* Exercise aim: Would you retype the line that contains "red pear: 2 -> 0" and all lines following it to the end of the entries below, exactly and without pictures?

* Listed records:

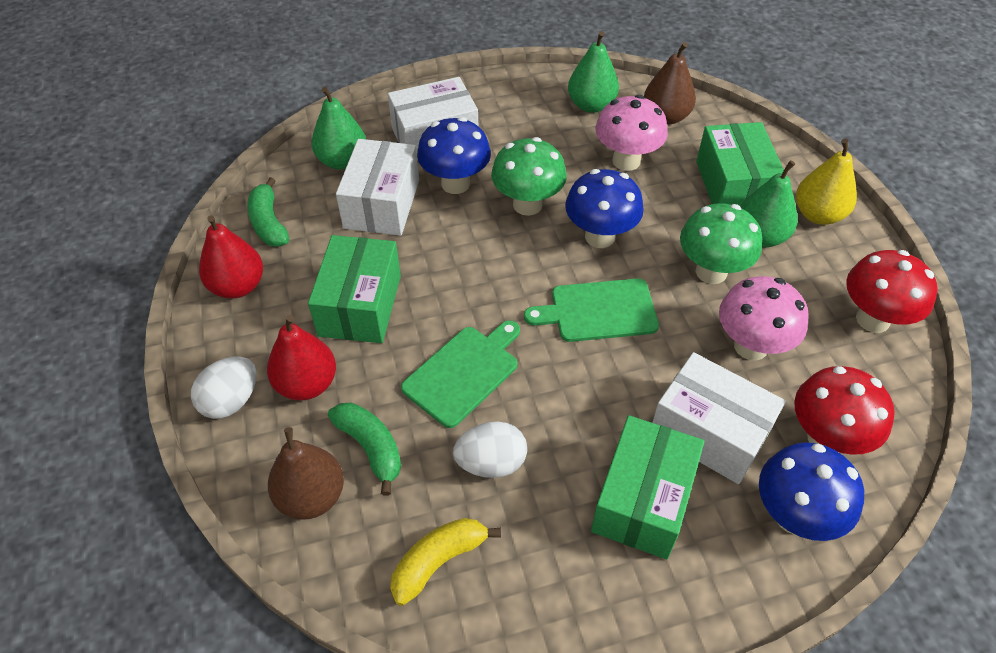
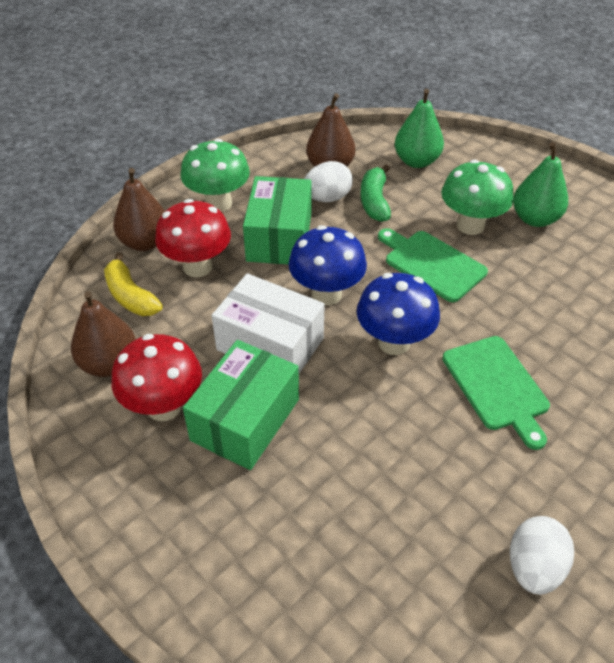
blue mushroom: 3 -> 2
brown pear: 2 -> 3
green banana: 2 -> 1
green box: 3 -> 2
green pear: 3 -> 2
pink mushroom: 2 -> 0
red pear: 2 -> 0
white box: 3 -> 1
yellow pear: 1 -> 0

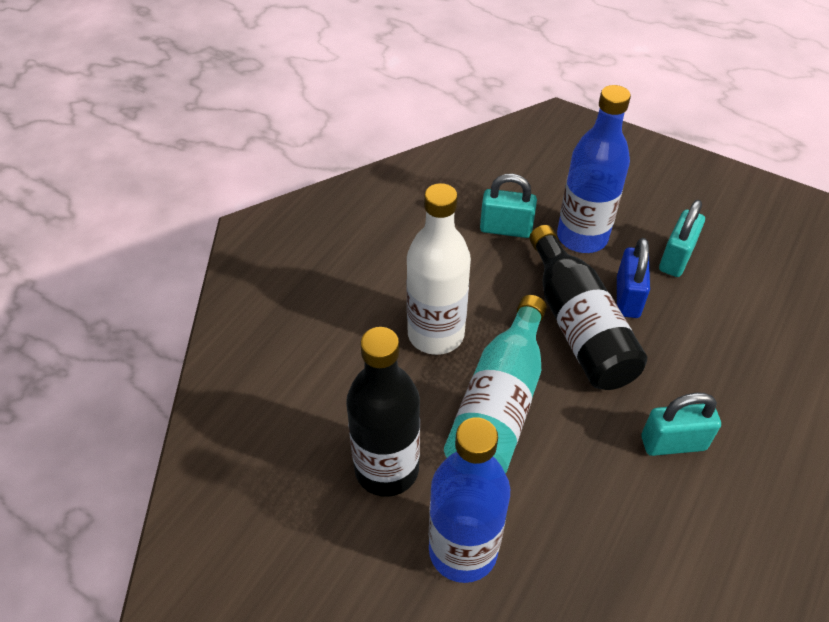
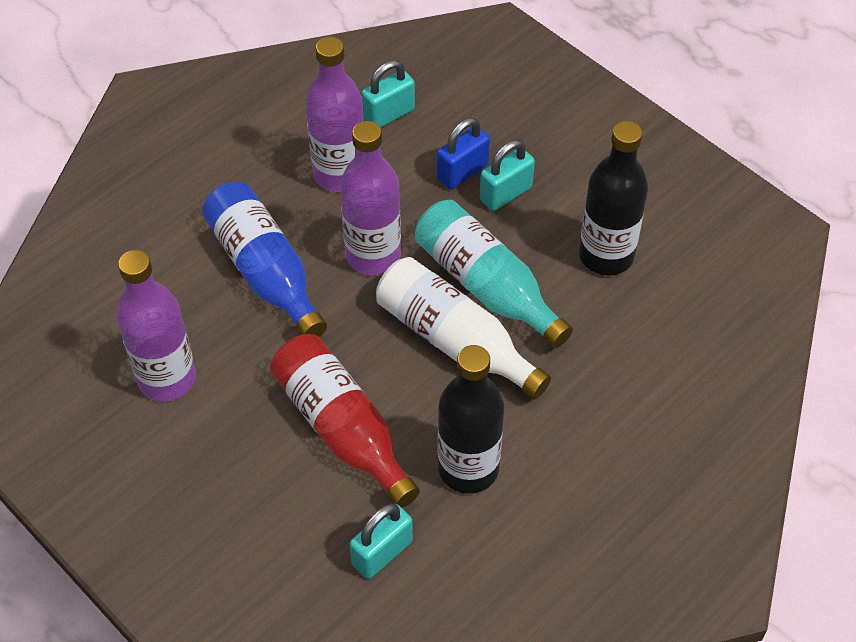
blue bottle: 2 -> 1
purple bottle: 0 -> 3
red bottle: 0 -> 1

* Written answer:
red pear: 2 -> 0
white box: 3 -> 1
yellow pear: 1 -> 0

blue bottle: 2 -> 1
purple bottle: 0 -> 3
red bottle: 0 -> 1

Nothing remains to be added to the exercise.